▶ **What to produce**: Omit every picture, and retype the lines that run from the beginning of the data below through the line containing "none -> purple cone G7 level 2", inclusive.

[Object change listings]
○ ○ ○ ○
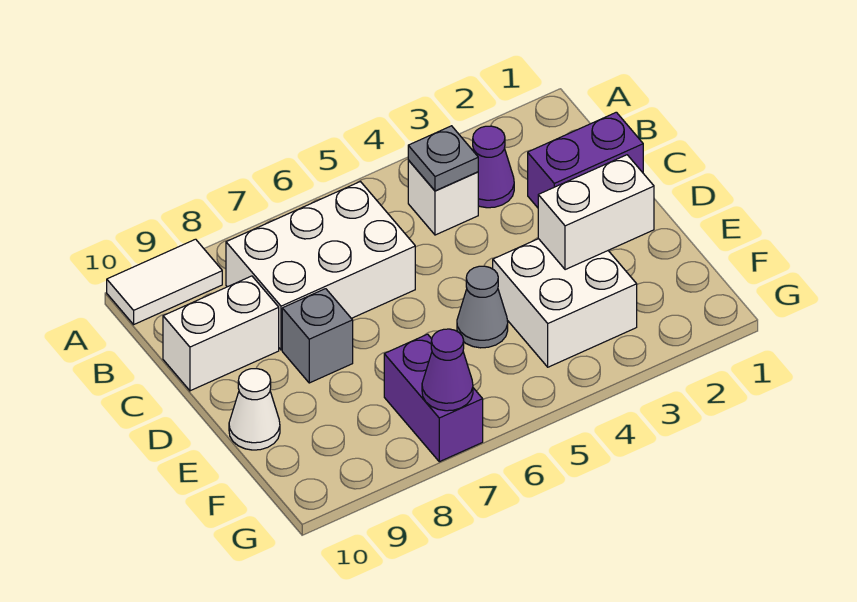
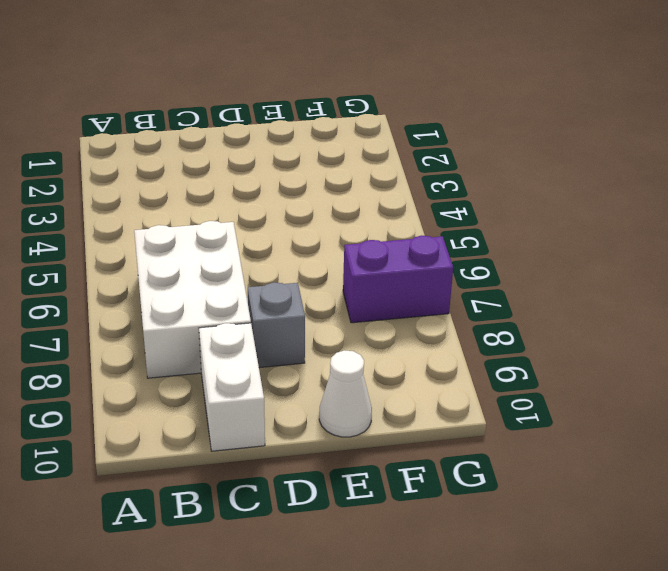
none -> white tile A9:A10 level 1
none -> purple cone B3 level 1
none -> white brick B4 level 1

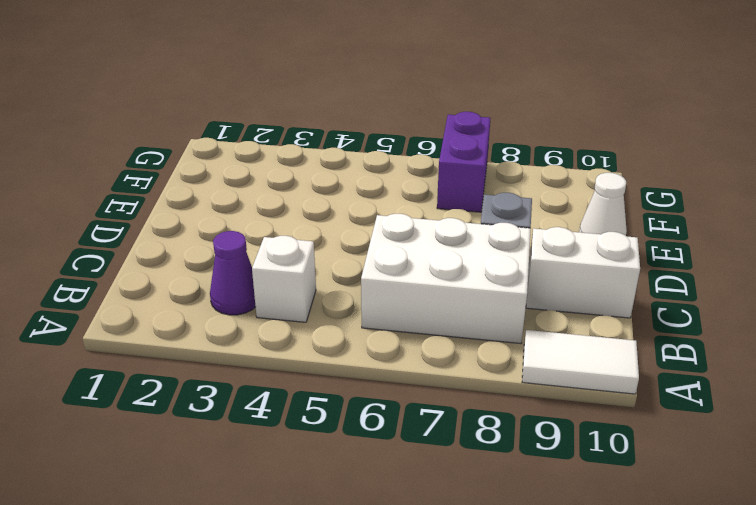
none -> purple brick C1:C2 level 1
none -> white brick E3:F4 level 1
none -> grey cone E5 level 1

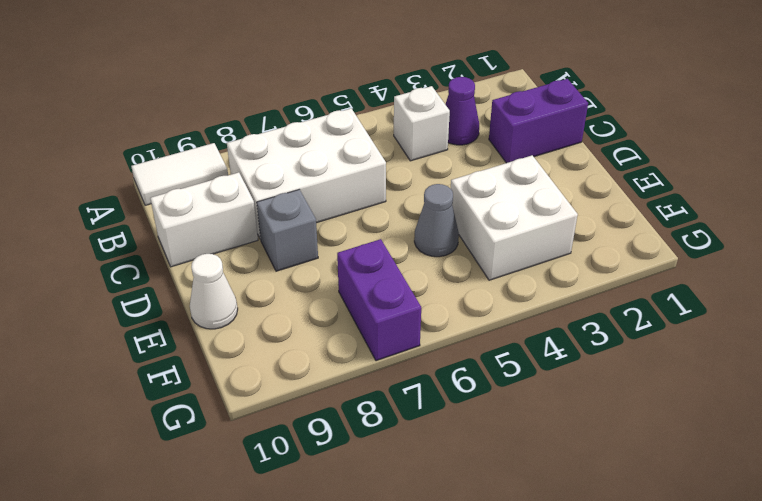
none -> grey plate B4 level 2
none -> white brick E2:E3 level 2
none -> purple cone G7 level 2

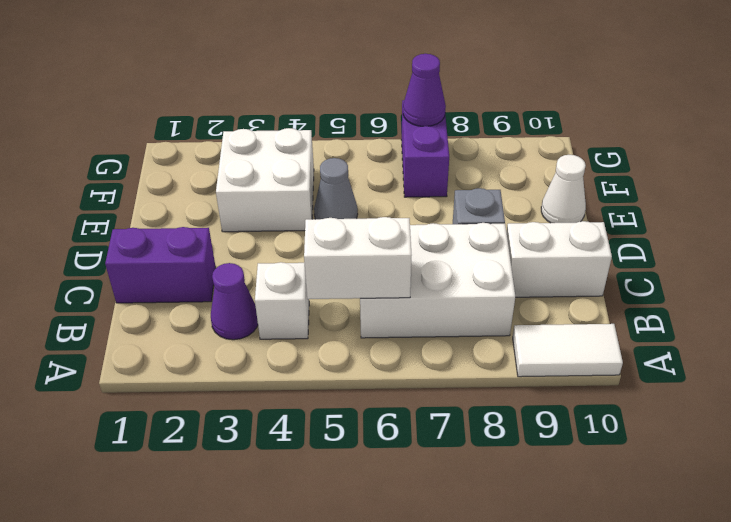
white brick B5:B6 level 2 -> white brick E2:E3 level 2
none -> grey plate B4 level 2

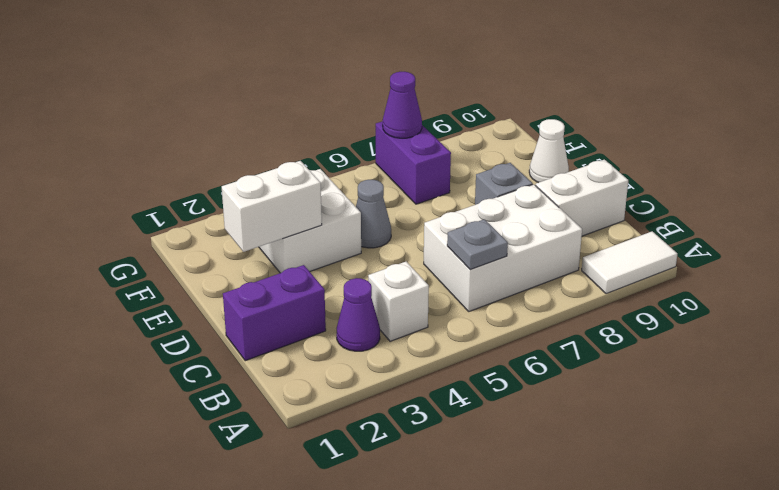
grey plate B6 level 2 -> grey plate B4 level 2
○ ○ ○ ○
▶ **Response**:
none -> white tile A9:A10 level 1
none -> purple cone B3 level 1
none -> white brick B4 level 1

none -> purple brick C1:C2 level 1
none -> white brick E3:F4 level 1
none -> grey cone E5 level 1

none -> grey plate B4 level 2
none -> white brick E2:E3 level 2
none -> purple cone G7 level 2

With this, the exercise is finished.